### EXERCISE GOAL
From the entries below, copy exactly the lines from the one that contains "RADIO pin CE: D13 -> D22" through the one that contains "MATRIX3 pin DIN: D18 -> D27", both included, and only those.

######

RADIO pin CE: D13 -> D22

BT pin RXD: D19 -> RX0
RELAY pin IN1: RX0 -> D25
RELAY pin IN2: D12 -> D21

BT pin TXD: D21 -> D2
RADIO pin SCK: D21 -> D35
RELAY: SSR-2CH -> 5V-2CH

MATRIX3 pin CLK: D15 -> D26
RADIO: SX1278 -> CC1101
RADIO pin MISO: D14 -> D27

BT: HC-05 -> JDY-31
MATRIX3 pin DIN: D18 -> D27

######

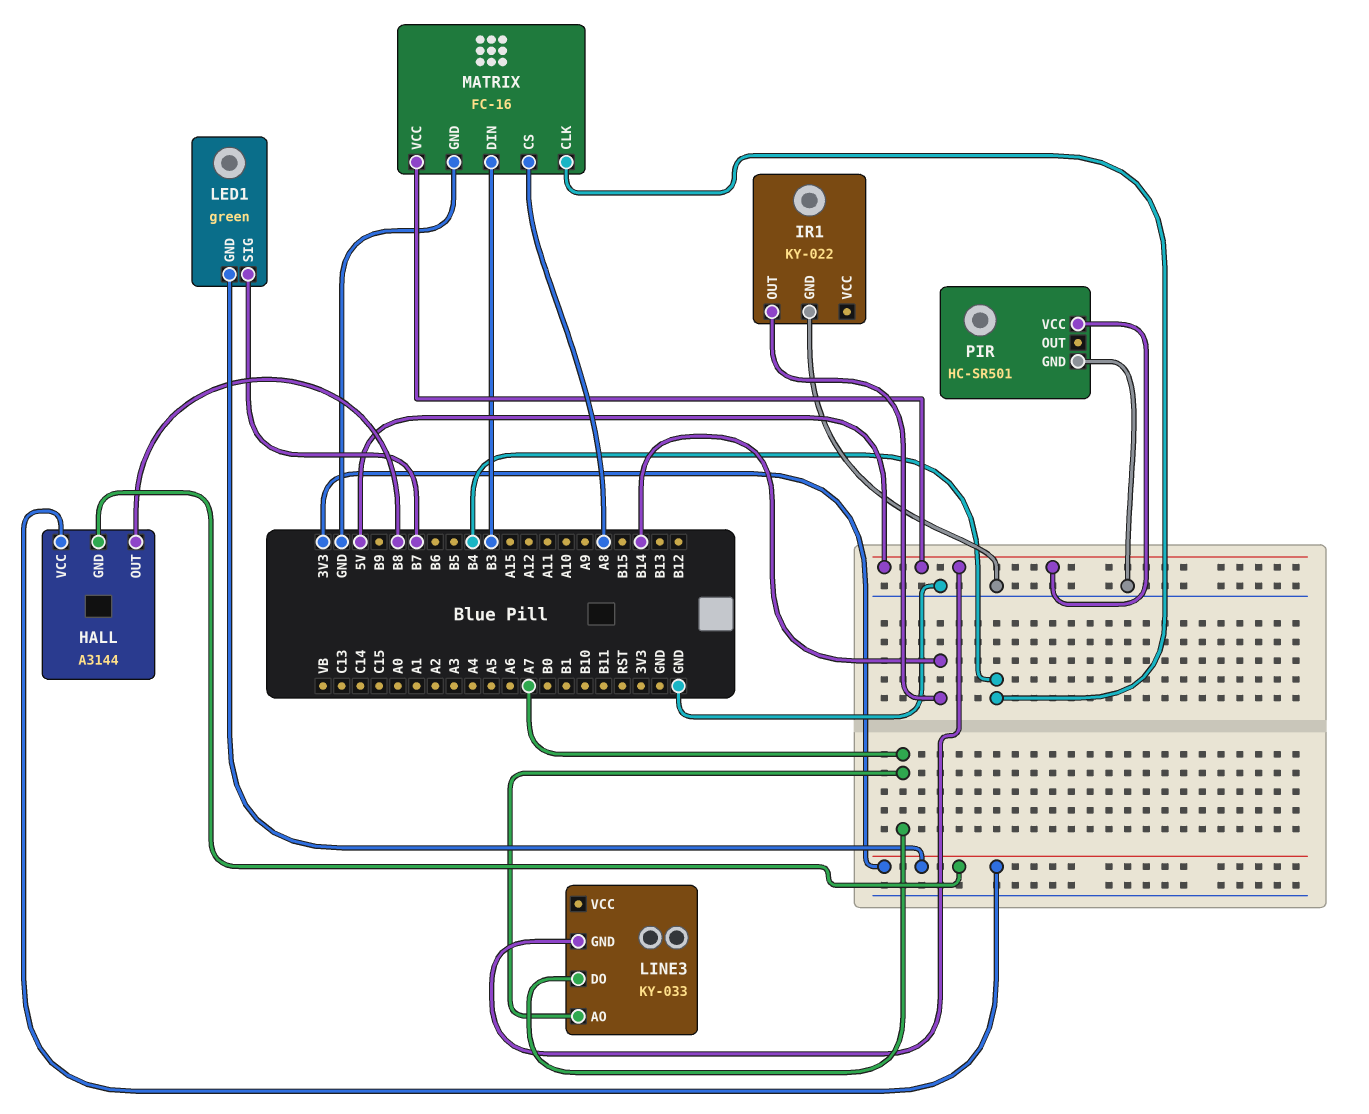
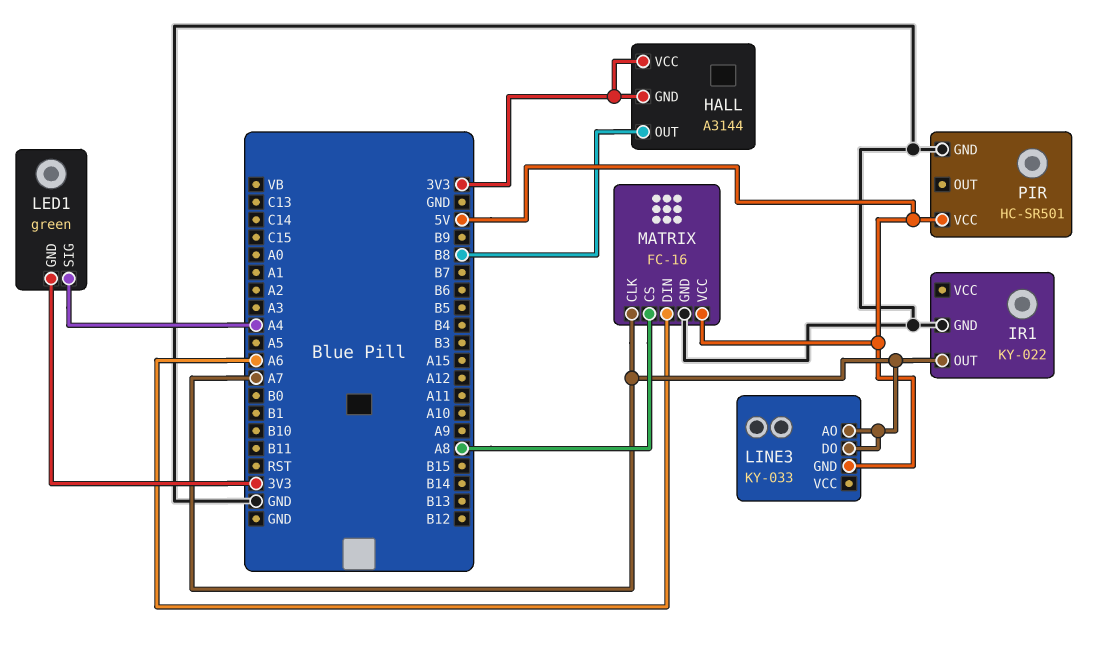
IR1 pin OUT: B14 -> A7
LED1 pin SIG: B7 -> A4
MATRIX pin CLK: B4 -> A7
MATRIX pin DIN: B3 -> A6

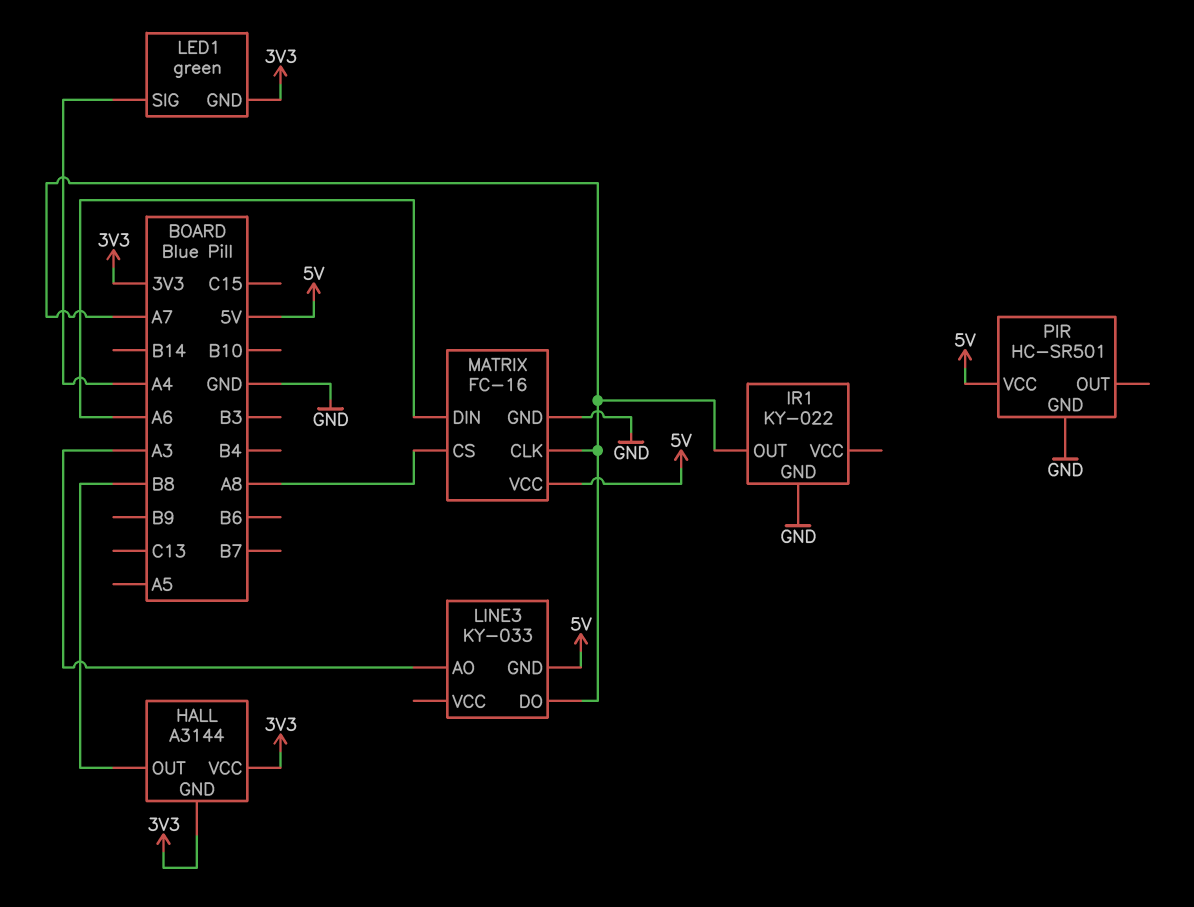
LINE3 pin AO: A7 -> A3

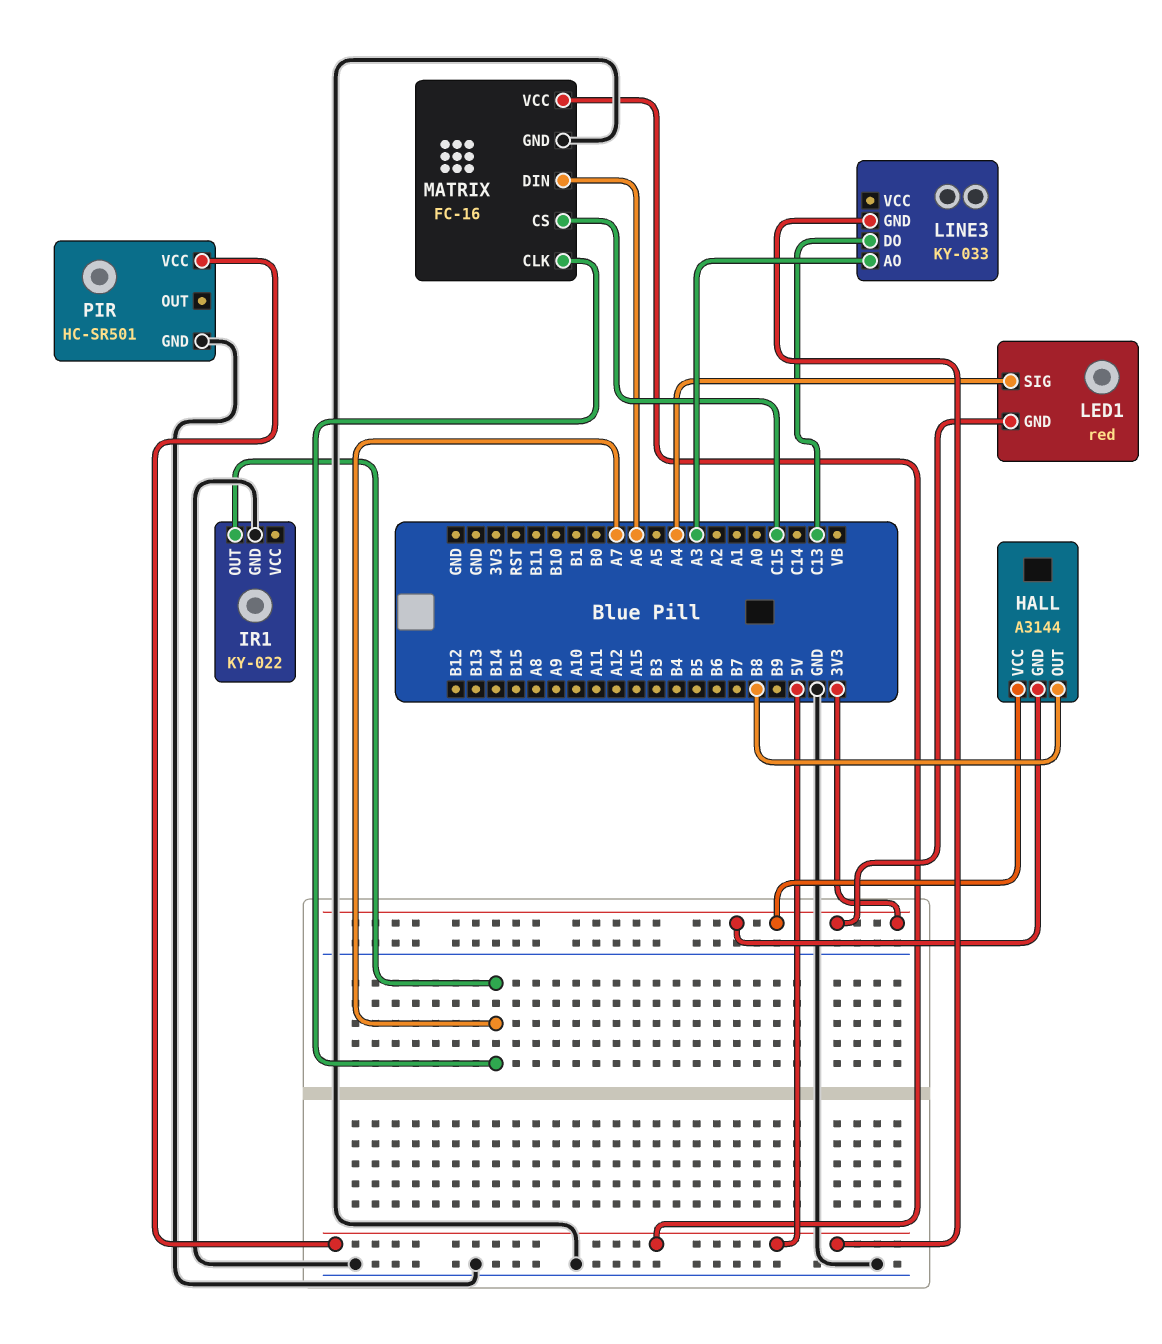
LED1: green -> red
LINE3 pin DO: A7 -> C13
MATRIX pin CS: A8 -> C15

######

### TASK RESULT
RADIO pin CE: D13 -> D22

BT pin RXD: D19 -> RX0
RELAY pin IN1: RX0 -> D25
RELAY pin IN2: D12 -> D21

BT pin TXD: D21 -> D2
RADIO pin SCK: D21 -> D35
RELAY: SSR-2CH -> 5V-2CH

MATRIX3 pin CLK: D15 -> D26
RADIO: SX1278 -> CC1101
RADIO pin MISO: D14 -> D27

BT: HC-05 -> JDY-31
MATRIX3 pin DIN: D18 -> D27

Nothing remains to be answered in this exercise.